What is required: Omit the pictures and return exactly the stretch of the material below from the line with "SERVO3 pin PWM: 9 -> A2" through the line with "HALL pin VCC: none -> 3V3".

Records to use:
Content starts

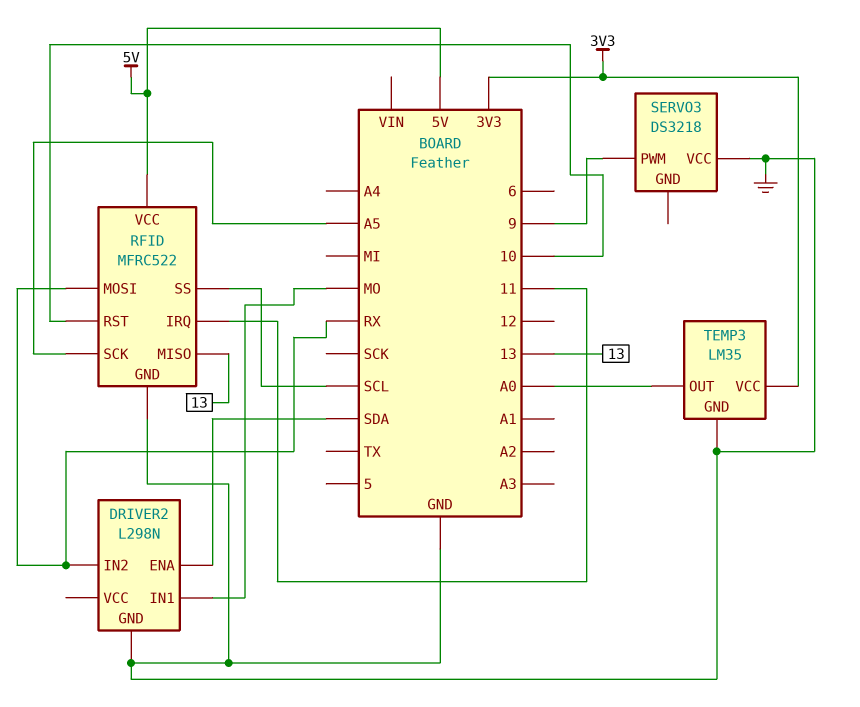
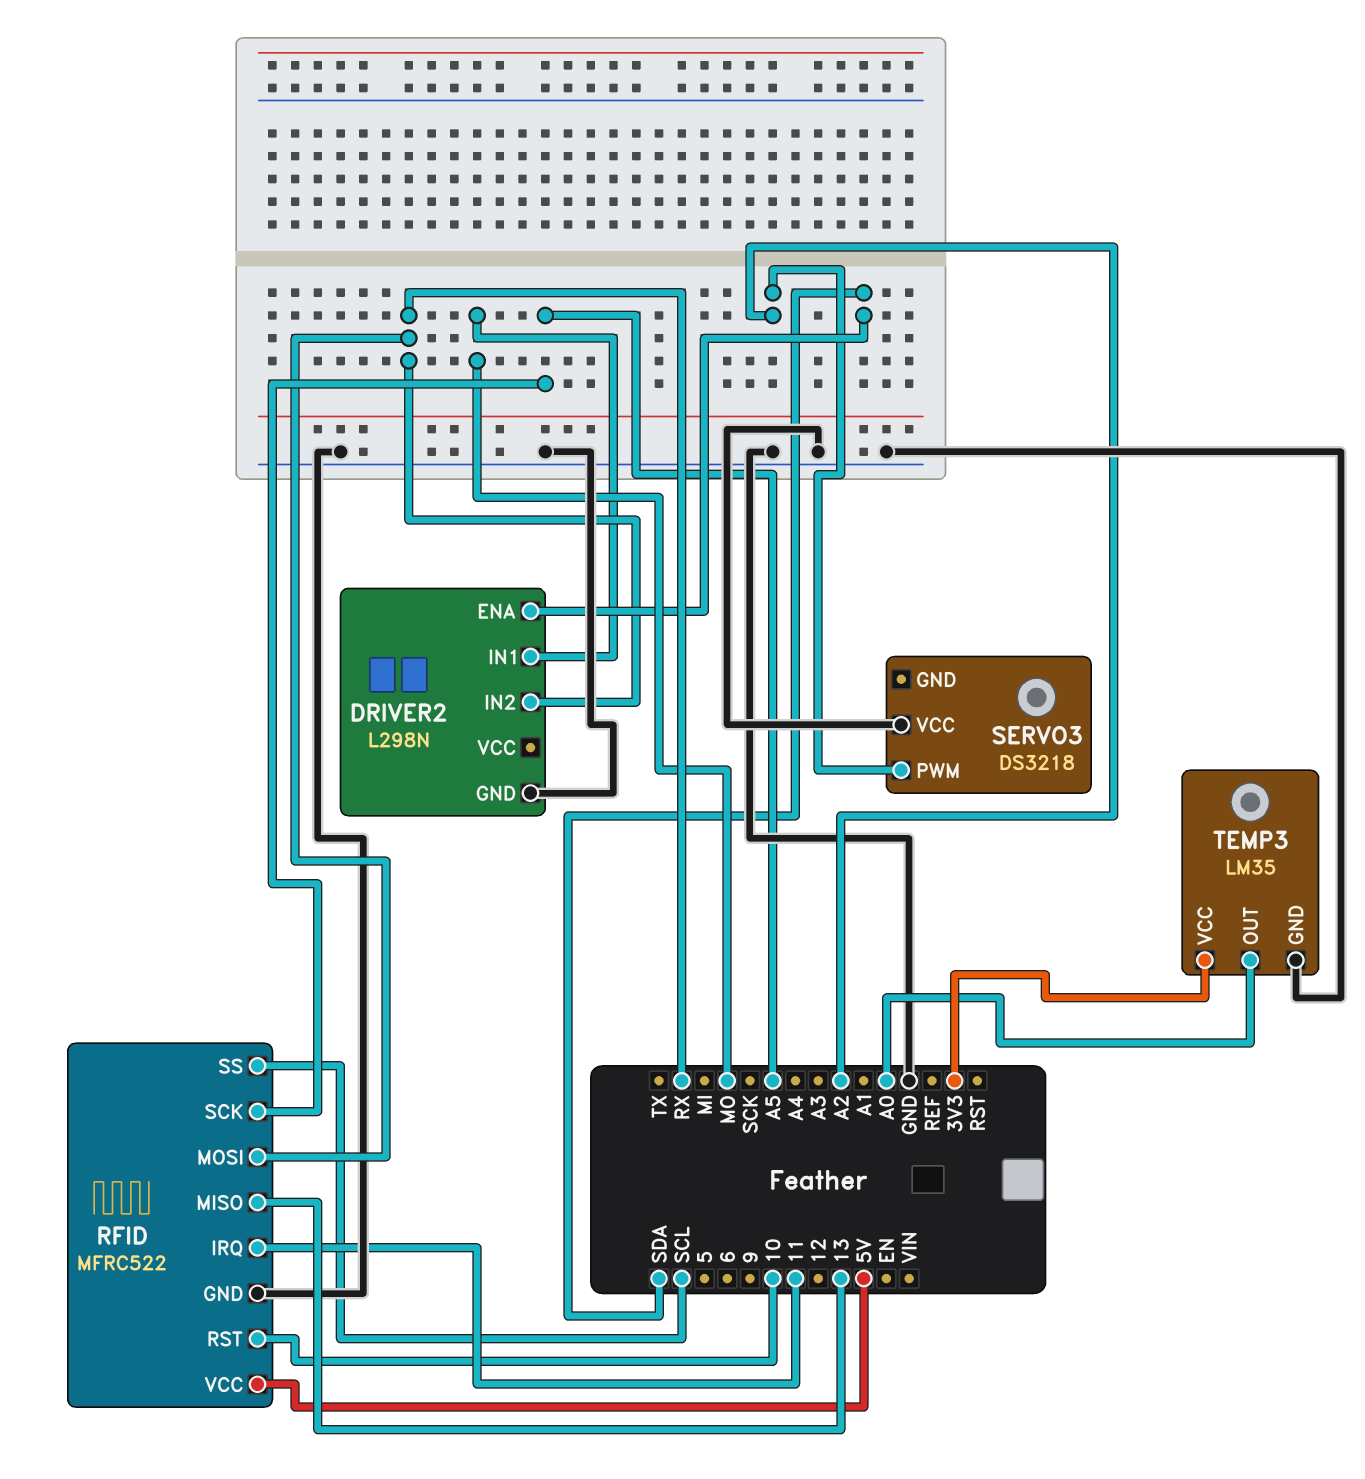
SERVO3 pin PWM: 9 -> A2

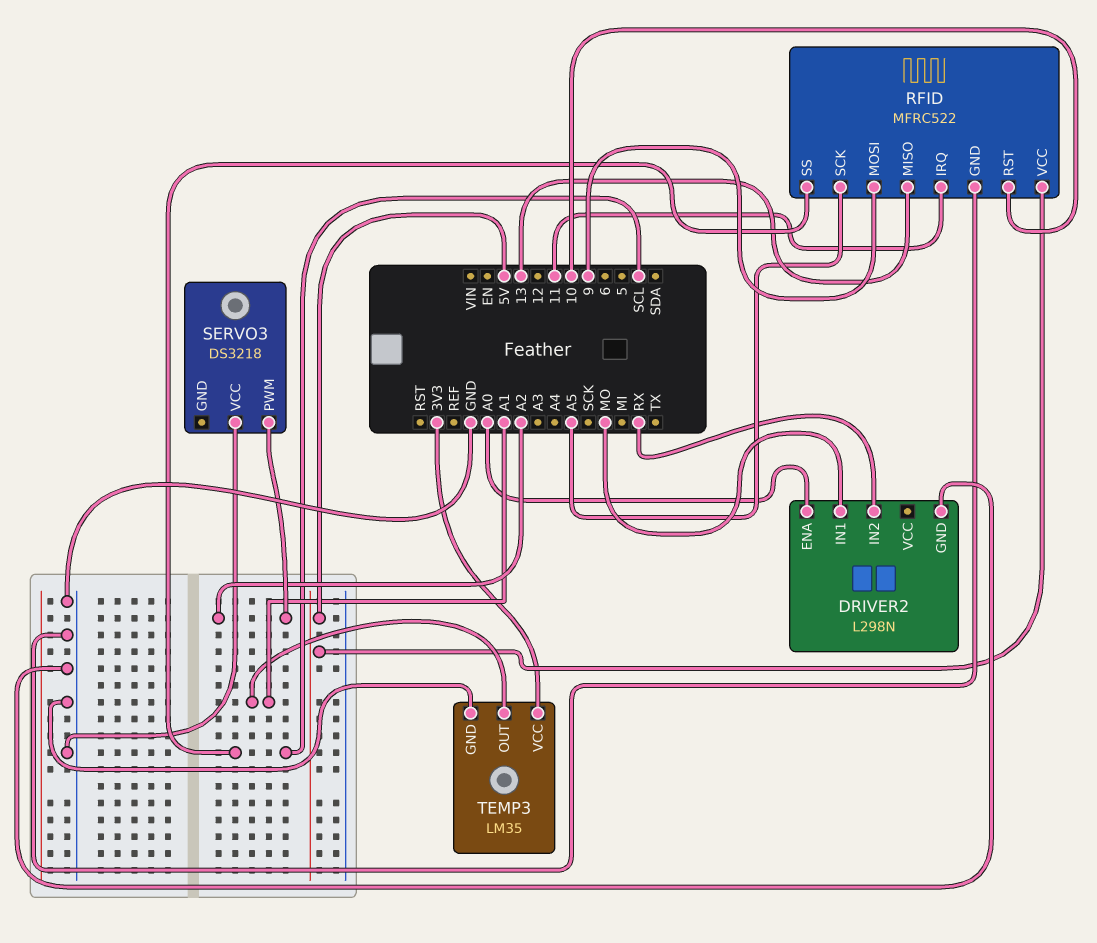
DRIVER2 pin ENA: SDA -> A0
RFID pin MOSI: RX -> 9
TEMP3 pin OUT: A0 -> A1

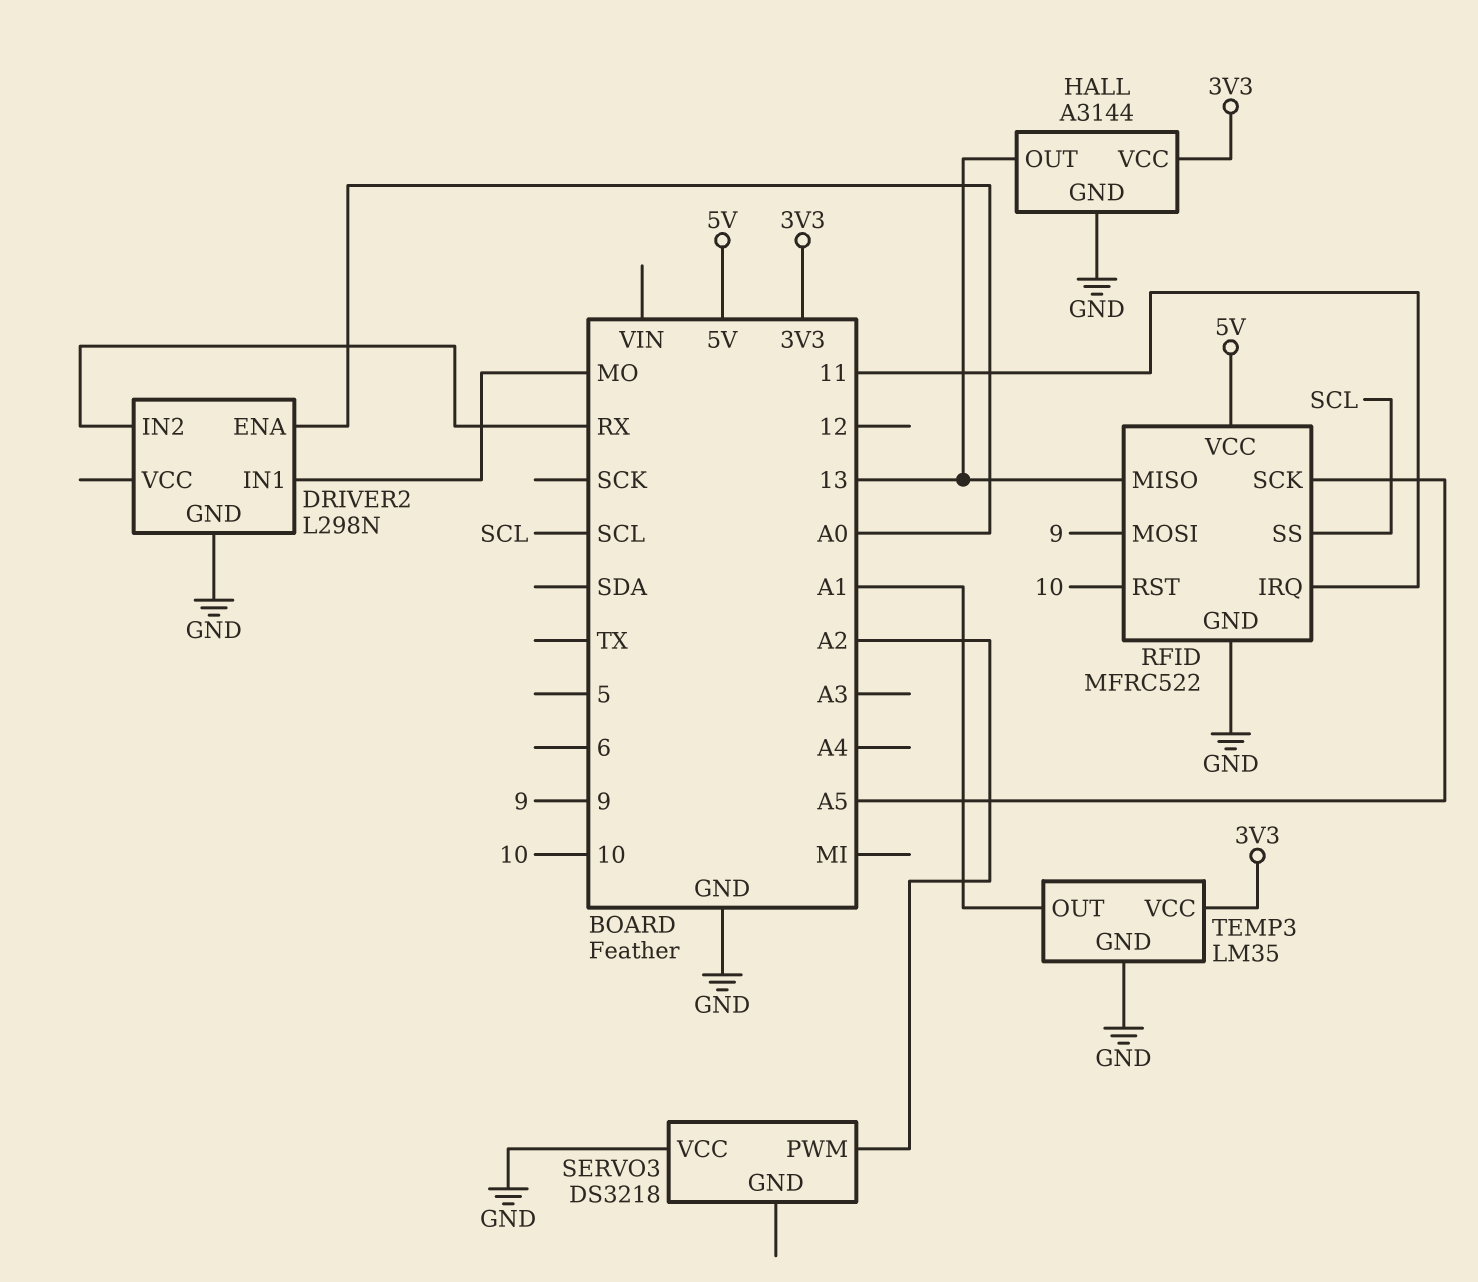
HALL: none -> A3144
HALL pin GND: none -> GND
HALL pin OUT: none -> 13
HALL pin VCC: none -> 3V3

Content ends
Content starts

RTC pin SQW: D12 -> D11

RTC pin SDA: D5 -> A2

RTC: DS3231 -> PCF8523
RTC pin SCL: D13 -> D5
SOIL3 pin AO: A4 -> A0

Content ends

Exercise solution:
SERVO3 pin PWM: 9 -> A2

DRIVER2 pin ENA: SDA -> A0
RFID pin MOSI: RX -> 9
TEMP3 pin OUT: A0 -> A1

HALL: none -> A3144
HALL pin GND: none -> GND
HALL pin OUT: none -> 13
HALL pin VCC: none -> 3V3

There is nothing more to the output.